▶ **Exercise details**: The data below should be copied over with complete accuracy.

▶ **Records to use**:
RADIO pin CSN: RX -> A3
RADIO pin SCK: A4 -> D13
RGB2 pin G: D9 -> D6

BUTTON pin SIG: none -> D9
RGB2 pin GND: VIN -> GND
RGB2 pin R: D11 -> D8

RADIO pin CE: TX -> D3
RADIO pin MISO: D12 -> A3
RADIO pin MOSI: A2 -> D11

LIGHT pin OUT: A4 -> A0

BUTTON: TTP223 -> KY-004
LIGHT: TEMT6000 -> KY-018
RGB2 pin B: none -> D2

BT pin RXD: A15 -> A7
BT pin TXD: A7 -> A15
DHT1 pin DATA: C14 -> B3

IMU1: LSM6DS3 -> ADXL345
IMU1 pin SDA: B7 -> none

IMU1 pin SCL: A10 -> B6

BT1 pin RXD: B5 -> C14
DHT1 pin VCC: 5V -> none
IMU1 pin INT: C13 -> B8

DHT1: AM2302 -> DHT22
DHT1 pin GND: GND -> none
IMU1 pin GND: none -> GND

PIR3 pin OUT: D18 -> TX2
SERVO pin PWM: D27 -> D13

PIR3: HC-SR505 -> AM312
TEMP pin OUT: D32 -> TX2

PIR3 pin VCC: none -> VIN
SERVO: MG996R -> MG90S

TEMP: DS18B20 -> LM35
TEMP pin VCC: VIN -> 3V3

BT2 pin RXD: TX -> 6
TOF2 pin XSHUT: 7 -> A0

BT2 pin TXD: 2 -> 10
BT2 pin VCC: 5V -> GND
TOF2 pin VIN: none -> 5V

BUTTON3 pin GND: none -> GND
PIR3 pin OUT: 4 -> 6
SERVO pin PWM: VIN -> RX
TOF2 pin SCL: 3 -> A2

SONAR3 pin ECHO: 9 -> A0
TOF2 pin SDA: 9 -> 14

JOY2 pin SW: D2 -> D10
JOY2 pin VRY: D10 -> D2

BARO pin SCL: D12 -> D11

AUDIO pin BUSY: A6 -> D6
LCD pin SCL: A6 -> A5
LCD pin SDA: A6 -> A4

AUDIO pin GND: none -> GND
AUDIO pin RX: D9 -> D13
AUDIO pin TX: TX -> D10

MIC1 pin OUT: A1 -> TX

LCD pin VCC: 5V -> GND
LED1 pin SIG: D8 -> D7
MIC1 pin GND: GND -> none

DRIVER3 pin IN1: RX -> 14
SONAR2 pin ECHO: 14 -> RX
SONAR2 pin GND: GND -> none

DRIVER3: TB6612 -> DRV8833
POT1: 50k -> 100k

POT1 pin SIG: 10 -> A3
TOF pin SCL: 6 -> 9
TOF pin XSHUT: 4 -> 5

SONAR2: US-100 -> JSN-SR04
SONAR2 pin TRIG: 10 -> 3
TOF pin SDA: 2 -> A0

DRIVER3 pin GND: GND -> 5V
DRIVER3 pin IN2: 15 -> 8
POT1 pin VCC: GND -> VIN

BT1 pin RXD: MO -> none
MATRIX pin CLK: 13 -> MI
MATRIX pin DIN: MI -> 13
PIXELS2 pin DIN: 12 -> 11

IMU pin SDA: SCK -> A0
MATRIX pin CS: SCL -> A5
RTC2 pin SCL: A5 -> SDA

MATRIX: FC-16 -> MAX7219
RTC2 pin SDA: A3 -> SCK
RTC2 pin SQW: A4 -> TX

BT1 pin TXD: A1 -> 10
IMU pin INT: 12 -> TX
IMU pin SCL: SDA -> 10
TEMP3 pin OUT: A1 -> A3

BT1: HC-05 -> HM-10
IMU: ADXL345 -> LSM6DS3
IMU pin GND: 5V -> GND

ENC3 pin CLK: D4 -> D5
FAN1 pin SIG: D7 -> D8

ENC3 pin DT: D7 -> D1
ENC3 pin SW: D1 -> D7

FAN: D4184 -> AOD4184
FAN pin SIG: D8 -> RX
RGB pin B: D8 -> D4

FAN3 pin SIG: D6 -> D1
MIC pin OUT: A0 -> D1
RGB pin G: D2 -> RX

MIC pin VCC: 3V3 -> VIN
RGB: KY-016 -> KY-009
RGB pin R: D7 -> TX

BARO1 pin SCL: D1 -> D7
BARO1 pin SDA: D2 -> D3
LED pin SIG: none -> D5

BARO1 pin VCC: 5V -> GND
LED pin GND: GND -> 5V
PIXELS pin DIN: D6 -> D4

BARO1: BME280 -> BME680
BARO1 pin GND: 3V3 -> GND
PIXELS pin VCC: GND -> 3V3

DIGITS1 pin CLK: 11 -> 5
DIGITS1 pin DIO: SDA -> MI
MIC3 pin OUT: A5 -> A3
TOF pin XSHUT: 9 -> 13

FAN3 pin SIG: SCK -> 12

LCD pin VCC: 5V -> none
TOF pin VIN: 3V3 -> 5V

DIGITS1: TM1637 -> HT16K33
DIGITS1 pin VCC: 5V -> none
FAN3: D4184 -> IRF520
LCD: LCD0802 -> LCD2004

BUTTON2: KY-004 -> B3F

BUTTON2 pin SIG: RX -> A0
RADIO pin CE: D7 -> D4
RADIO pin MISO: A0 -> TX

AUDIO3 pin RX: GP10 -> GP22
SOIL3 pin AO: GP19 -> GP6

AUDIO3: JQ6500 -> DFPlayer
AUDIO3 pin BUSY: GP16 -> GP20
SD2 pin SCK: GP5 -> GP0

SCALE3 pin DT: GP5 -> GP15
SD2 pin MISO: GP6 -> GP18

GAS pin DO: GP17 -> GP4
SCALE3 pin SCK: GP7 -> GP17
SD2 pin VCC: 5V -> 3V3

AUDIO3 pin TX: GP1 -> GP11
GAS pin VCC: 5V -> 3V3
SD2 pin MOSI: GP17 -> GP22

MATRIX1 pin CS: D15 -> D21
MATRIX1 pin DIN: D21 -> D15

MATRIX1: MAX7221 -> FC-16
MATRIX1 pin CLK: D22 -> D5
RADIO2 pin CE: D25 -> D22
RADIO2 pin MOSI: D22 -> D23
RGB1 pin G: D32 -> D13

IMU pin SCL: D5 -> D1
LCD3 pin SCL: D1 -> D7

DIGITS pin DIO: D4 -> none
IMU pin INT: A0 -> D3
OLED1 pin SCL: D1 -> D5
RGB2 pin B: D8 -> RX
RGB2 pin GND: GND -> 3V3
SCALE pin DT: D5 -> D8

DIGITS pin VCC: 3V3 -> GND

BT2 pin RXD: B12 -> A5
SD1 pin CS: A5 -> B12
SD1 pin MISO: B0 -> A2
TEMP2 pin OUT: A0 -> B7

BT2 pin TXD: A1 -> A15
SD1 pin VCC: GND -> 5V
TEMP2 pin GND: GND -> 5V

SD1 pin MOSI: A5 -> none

▶ **Written solution**:
RADIO pin CSN: RX -> A3
RADIO pin SCK: A4 -> D13
RGB2 pin G: D9 -> D6

BUTTON pin SIG: none -> D9
RGB2 pin GND: VIN -> GND
RGB2 pin R: D11 -> D8

RADIO pin CE: TX -> D3
RADIO pin MISO: D12 -> A3
RADIO pin MOSI: A2 -> D11

LIGHT pin OUT: A4 -> A0

BUTTON: TTP223 -> KY-004
LIGHT: TEMT6000 -> KY-018
RGB2 pin B: none -> D2

BT pin RXD: A15 -> A7
BT pin TXD: A7 -> A15
DHT1 pin DATA: C14 -> B3

IMU1: LSM6DS3 -> ADXL345
IMU1 pin SDA: B7 -> none

IMU1 pin SCL: A10 -> B6

BT1 pin RXD: B5 -> C14
DHT1 pin VCC: 5V -> none
IMU1 pin INT: C13 -> B8

DHT1: AM2302 -> DHT22
DHT1 pin GND: GND -> none
IMU1 pin GND: none -> GND

PIR3 pin OUT: D18 -> TX2
SERVO pin PWM: D27 -> D13

PIR3: HC-SR505 -> AM312
TEMP pin OUT: D32 -> TX2

PIR3 pin VCC: none -> VIN
SERVO: MG996R -> MG90S

TEMP: DS18B20 -> LM35
TEMP pin VCC: VIN -> 3V3

BT2 pin RXD: TX -> 6
TOF2 pin XSHUT: 7 -> A0

BT2 pin TXD: 2 -> 10
BT2 pin VCC: 5V -> GND
TOF2 pin VIN: none -> 5V

BUTTON3 pin GND: none -> GND
PIR3 pin OUT: 4 -> 6
SERVO pin PWM: VIN -> RX
TOF2 pin SCL: 3 -> A2

SONAR3 pin ECHO: 9 -> A0
TOF2 pin SDA: 9 -> 14

JOY2 pin SW: D2 -> D10
JOY2 pin VRY: D10 -> D2

BARO pin SCL: D12 -> D11

AUDIO pin BUSY: A6 -> D6
LCD pin SCL: A6 -> A5
LCD pin SDA: A6 -> A4

AUDIO pin GND: none -> GND
AUDIO pin RX: D9 -> D13
AUDIO pin TX: TX -> D10

MIC1 pin OUT: A1 -> TX

LCD pin VCC: 5V -> GND
LED1 pin SIG: D8 -> D7
MIC1 pin GND: GND -> none

DRIVER3 pin IN1: RX -> 14
SONAR2 pin ECHO: 14 -> RX
SONAR2 pin GND: GND -> none

DRIVER3: TB6612 -> DRV8833
POT1: 50k -> 100k

POT1 pin SIG: 10 -> A3
TOF pin SCL: 6 -> 9
TOF pin XSHUT: 4 -> 5

SONAR2: US-100 -> JSN-SR04
SONAR2 pin TRIG: 10 -> 3
TOF pin SDA: 2 -> A0

DRIVER3 pin GND: GND -> 5V
DRIVER3 pin IN2: 15 -> 8
POT1 pin VCC: GND -> VIN

BT1 pin RXD: MO -> none
MATRIX pin CLK: 13 -> MI
MATRIX pin DIN: MI -> 13
PIXELS2 pin DIN: 12 -> 11

IMU pin SDA: SCK -> A0
MATRIX pin CS: SCL -> A5
RTC2 pin SCL: A5 -> SDA

MATRIX: FC-16 -> MAX7219
RTC2 pin SDA: A3 -> SCK
RTC2 pin SQW: A4 -> TX

BT1 pin TXD: A1 -> 10
IMU pin INT: 12 -> TX
IMU pin SCL: SDA -> 10
TEMP3 pin OUT: A1 -> A3

BT1: HC-05 -> HM-10
IMU: ADXL345 -> LSM6DS3
IMU pin GND: 5V -> GND

ENC3 pin CLK: D4 -> D5
FAN1 pin SIG: D7 -> D8

ENC3 pin DT: D7 -> D1
ENC3 pin SW: D1 -> D7

FAN: D4184 -> AOD4184
FAN pin SIG: D8 -> RX
RGB pin B: D8 -> D4

FAN3 pin SIG: D6 -> D1
MIC pin OUT: A0 -> D1
RGB pin G: D2 -> RX

MIC pin VCC: 3V3 -> VIN
RGB: KY-016 -> KY-009
RGB pin R: D7 -> TX

BARO1 pin SCL: D1 -> D7
BARO1 pin SDA: D2 -> D3
LED pin SIG: none -> D5

BARO1 pin VCC: 5V -> GND
LED pin GND: GND -> 5V
PIXELS pin DIN: D6 -> D4

BARO1: BME280 -> BME680
BARO1 pin GND: 3V3 -> GND
PIXELS pin VCC: GND -> 3V3

DIGITS1 pin CLK: 11 -> 5
DIGITS1 pin DIO: SDA -> MI
MIC3 pin OUT: A5 -> A3
TOF pin XSHUT: 9 -> 13

FAN3 pin SIG: SCK -> 12

LCD pin VCC: 5V -> none
TOF pin VIN: 3V3 -> 5V

DIGITS1: TM1637 -> HT16K33
DIGITS1 pin VCC: 5V -> none
FAN3: D4184 -> IRF520
LCD: LCD0802 -> LCD2004

BUTTON2: KY-004 -> B3F

BUTTON2 pin SIG: RX -> A0
RADIO pin CE: D7 -> D4
RADIO pin MISO: A0 -> TX

AUDIO3 pin RX: GP10 -> GP22
SOIL3 pin AO: GP19 -> GP6

AUDIO3: JQ6500 -> DFPlayer
AUDIO3 pin BUSY: GP16 -> GP20
SD2 pin SCK: GP5 -> GP0

SCALE3 pin DT: GP5 -> GP15
SD2 pin MISO: GP6 -> GP18

GAS pin DO: GP17 -> GP4
SCALE3 pin SCK: GP7 -> GP17
SD2 pin VCC: 5V -> 3V3

AUDIO3 pin TX: GP1 -> GP11
GAS pin VCC: 5V -> 3V3
SD2 pin MOSI: GP17 -> GP22

MATRIX1 pin CS: D15 -> D21
MATRIX1 pin DIN: D21 -> D15

MATRIX1: MAX7221 -> FC-16
MATRIX1 pin CLK: D22 -> D5
RADIO2 pin CE: D25 -> D22
RADIO2 pin MOSI: D22 -> D23
RGB1 pin G: D32 -> D13

IMU pin SCL: D5 -> D1
LCD3 pin SCL: D1 -> D7

DIGITS pin DIO: D4 -> none
IMU pin INT: A0 -> D3
OLED1 pin SCL: D1 -> D5
RGB2 pin B: D8 -> RX
RGB2 pin GND: GND -> 3V3
SCALE pin DT: D5 -> D8

DIGITS pin VCC: 3V3 -> GND

BT2 pin RXD: B12 -> A5
SD1 pin CS: A5 -> B12
SD1 pin MISO: B0 -> A2
TEMP2 pin OUT: A0 -> B7

BT2 pin TXD: A1 -> A15
SD1 pin VCC: GND -> 5V
TEMP2 pin GND: GND -> 5V

SD1 pin MOSI: A5 -> none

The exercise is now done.